- WHAT YOU NEED TO DO: With the string "orange" as the filter, copy each matching line from the records.

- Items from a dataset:
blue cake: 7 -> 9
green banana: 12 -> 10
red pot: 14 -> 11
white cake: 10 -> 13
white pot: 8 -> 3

* * *

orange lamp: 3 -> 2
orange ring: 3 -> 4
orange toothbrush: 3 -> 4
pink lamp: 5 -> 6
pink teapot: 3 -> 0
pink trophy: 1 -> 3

- THE ANSWER:
orange lamp: 3 -> 2
orange ring: 3 -> 4
orange toothbrush: 3 -> 4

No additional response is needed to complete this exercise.